Directions:
All records are to be restated exactly, each line as it reads.

Records provided:
━━━━━━━━━━━━━━━━

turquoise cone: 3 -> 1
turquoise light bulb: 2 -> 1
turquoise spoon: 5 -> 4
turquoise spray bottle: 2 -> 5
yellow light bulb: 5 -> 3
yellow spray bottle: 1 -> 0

━━━━━━━━━━━━━━━━

Output of the task:
turquoise cone: 3 -> 1
turquoise light bulb: 2 -> 1
turquoise spoon: 5 -> 4
turquoise spray bottle: 2 -> 5
yellow light bulb: 5 -> 3
yellow spray bottle: 1 -> 0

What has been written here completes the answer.